> _Exercise brief_
Reproduce exactly the lines below from the one containing "# camera: 165 degrees right, 10 degrees down" through the one containing "swapped,red teaspoon,[306 239", including both, and nothing else.

>>>>

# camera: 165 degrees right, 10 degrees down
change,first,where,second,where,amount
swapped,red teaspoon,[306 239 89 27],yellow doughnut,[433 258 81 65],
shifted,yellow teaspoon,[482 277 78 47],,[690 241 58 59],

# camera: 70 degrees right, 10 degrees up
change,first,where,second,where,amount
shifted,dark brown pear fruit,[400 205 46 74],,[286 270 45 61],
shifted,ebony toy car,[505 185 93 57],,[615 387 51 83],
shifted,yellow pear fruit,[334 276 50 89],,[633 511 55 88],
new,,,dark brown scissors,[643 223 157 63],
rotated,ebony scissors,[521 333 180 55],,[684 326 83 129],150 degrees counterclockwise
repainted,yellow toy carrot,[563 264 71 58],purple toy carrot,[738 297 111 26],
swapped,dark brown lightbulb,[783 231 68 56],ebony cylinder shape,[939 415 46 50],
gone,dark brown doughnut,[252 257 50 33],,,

<<<<
>>>>

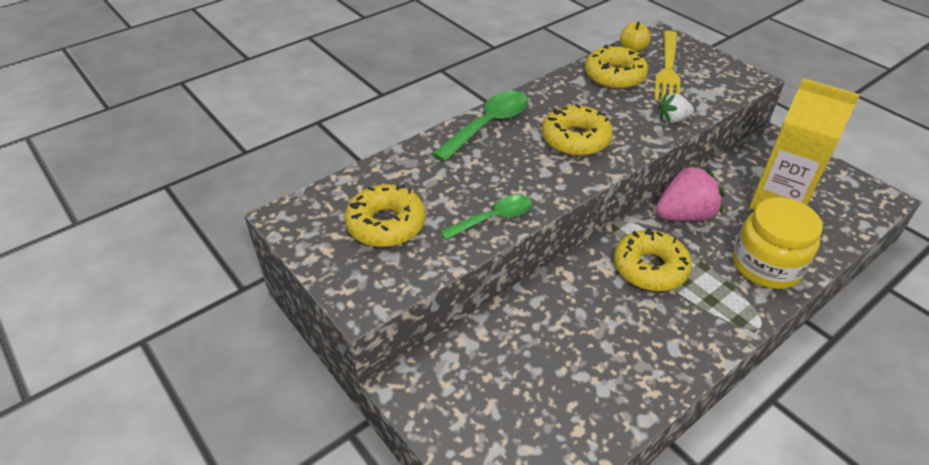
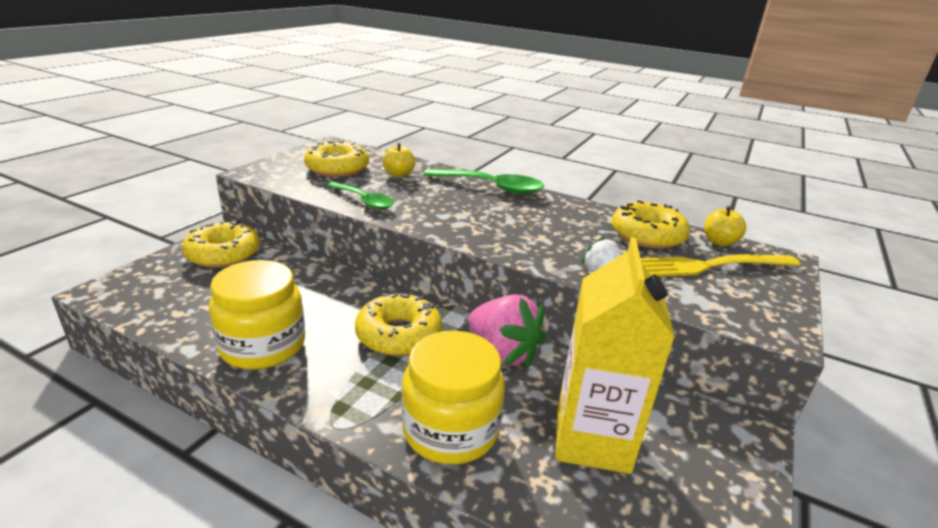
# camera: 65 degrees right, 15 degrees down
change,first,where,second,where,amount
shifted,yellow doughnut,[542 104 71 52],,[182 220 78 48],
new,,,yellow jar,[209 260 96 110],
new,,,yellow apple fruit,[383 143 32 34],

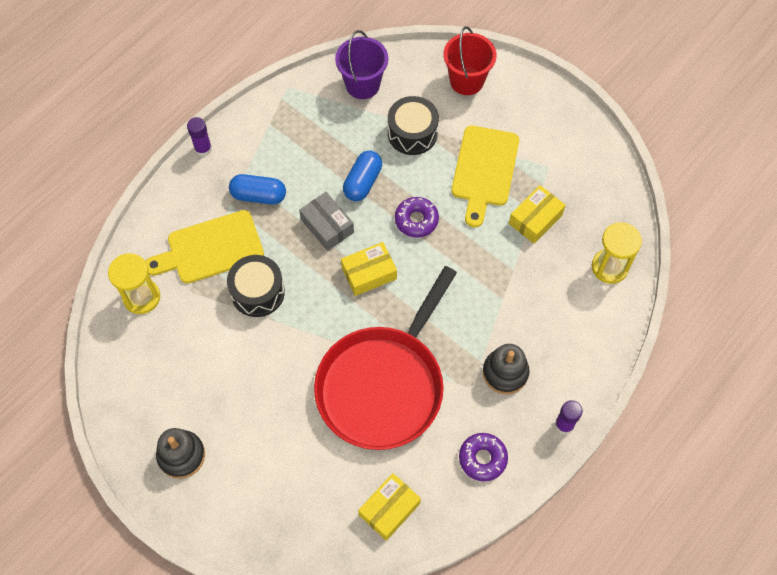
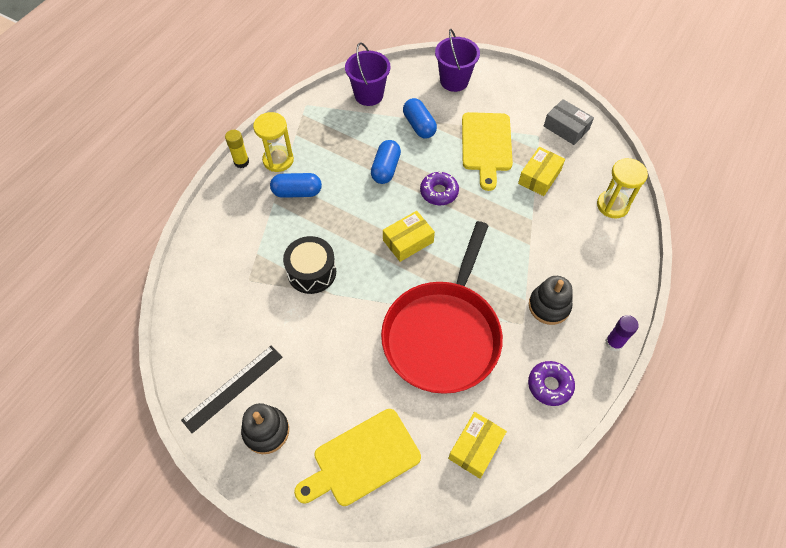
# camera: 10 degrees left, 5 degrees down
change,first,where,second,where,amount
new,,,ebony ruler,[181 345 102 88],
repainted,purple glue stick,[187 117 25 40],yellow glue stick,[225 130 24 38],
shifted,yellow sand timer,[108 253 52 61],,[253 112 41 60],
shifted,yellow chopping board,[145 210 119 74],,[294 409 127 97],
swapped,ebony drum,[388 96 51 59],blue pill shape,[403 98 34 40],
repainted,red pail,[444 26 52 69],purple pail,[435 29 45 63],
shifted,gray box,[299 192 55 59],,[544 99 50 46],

<<<<

> _Written solution_
# camera: 165 degrees right, 10 degrees down
change,first,where,second,where,amount
swapped,red teaspoon,[306 239 89 27],yellow doughnut,[433 258 81 65],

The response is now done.